→ **MATERIAL TO PROCESS**:
____

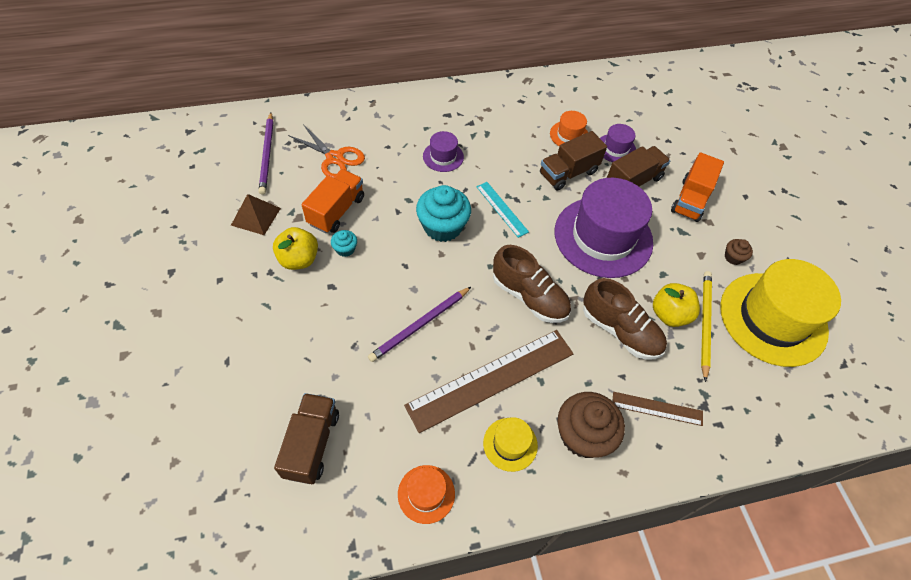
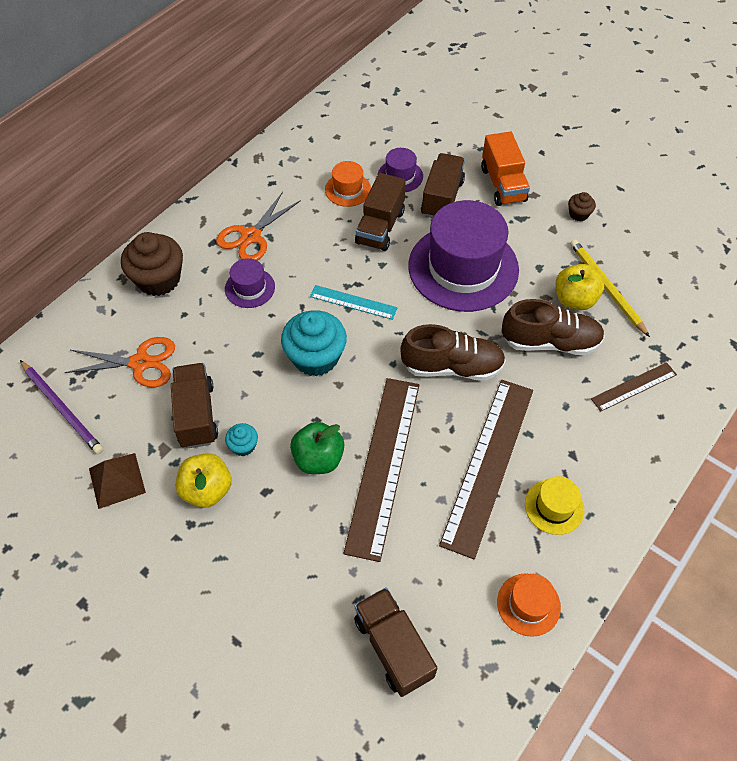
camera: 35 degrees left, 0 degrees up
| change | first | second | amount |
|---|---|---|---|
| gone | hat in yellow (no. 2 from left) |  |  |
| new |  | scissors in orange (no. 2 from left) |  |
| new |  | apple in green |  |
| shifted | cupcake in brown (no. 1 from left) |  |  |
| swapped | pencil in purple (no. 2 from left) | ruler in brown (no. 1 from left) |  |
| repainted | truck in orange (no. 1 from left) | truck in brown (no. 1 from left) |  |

____

→ **EXERCISE PROMPT**: Up to and including the line that holds "swapped | pencil", restate word for word each line of the records from their start, and only those lines, leaving out the pictures.

→ **WRITTEN REPLY**:
camera: 35 degrees left, 0 degrees up
| change | first | second | amount |
|---|---|---|---|
| gone | hat in yellow (no. 2 from left) |  |  |
| new |  | scissors in orange (no. 2 from left) |  |
| new |  | apple in green |  |
| shifted | cupcake in brown (no. 1 from left) |  |  |
| swapped | pencil in purple (no. 2 from left) | ruler in brown (no. 1 from left) |  |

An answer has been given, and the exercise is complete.